━━━━━ Records

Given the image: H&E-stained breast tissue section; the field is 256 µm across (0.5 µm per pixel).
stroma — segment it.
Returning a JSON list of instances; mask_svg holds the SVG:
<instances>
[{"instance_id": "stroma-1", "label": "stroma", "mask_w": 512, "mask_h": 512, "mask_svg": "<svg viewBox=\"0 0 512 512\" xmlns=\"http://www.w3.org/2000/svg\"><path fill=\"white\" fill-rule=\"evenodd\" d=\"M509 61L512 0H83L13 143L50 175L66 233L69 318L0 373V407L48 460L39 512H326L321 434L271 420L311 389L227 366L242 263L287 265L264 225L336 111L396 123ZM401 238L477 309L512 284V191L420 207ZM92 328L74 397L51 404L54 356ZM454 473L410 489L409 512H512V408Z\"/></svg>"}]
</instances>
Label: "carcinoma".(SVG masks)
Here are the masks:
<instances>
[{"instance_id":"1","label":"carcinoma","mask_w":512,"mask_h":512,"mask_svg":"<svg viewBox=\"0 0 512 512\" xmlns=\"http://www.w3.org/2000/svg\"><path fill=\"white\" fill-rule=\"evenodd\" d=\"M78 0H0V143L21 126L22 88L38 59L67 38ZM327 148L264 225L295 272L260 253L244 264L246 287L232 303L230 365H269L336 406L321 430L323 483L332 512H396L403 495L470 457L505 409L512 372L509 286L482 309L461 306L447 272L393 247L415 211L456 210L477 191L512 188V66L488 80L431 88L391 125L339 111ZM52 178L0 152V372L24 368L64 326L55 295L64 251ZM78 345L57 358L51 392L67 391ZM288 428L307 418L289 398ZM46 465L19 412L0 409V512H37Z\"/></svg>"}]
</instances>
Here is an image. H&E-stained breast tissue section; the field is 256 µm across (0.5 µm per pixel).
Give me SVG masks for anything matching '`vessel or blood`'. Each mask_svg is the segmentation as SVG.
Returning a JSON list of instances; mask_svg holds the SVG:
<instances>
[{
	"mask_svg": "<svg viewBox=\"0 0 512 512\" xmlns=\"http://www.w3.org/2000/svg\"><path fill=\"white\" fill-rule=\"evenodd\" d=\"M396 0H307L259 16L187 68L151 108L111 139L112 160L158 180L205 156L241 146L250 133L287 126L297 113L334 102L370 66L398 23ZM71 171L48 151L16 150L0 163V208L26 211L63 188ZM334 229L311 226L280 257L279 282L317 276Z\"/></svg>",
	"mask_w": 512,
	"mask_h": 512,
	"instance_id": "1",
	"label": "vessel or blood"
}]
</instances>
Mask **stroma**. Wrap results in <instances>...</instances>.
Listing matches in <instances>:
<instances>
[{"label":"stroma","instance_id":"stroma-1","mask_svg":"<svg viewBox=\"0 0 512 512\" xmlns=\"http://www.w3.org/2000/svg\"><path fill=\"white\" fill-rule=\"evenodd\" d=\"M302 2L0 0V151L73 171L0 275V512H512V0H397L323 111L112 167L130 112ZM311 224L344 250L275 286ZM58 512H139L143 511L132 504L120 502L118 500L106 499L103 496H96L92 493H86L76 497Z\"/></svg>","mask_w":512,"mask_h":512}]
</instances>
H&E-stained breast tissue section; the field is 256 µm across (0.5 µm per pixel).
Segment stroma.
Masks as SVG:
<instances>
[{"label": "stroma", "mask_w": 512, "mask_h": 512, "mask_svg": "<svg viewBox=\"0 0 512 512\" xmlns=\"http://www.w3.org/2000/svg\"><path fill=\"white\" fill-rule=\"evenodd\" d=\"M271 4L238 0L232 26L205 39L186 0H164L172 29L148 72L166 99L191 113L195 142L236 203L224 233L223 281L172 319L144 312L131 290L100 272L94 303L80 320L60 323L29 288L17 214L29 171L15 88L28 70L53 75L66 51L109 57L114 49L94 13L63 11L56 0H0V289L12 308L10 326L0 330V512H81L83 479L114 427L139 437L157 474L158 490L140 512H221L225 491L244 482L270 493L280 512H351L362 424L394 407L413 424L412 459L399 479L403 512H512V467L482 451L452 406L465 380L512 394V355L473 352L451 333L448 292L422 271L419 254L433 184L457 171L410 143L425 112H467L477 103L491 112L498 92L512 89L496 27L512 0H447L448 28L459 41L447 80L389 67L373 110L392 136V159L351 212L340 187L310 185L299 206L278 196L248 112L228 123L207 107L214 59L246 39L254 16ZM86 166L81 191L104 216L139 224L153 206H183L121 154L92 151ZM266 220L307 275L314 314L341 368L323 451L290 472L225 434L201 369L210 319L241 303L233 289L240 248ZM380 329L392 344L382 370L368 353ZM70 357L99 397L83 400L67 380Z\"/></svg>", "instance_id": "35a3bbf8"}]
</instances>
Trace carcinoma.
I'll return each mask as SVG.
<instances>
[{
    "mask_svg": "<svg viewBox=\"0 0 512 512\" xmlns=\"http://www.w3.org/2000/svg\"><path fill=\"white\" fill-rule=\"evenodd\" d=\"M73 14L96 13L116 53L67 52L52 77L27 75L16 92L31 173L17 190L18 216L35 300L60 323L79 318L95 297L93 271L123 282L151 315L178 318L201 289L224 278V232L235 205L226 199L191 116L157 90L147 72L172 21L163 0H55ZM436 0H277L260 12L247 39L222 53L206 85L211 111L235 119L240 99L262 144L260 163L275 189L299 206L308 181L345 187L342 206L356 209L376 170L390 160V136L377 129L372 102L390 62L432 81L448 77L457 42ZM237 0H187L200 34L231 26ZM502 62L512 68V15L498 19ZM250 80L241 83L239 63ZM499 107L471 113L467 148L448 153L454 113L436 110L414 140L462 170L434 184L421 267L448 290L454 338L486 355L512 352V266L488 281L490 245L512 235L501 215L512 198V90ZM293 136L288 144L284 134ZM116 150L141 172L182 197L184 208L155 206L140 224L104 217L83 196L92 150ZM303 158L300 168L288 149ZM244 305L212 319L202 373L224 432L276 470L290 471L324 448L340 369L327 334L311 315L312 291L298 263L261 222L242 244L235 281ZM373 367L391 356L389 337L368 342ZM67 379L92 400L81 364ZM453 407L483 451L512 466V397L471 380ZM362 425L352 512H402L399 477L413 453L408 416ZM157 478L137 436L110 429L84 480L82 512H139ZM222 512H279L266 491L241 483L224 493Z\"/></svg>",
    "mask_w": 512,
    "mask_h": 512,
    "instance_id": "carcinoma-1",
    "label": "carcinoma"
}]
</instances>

━━━━━━━━━━

**The request**
Tally the lines in the records above that contain the word "stained", and give only that number.

**The completed task**
3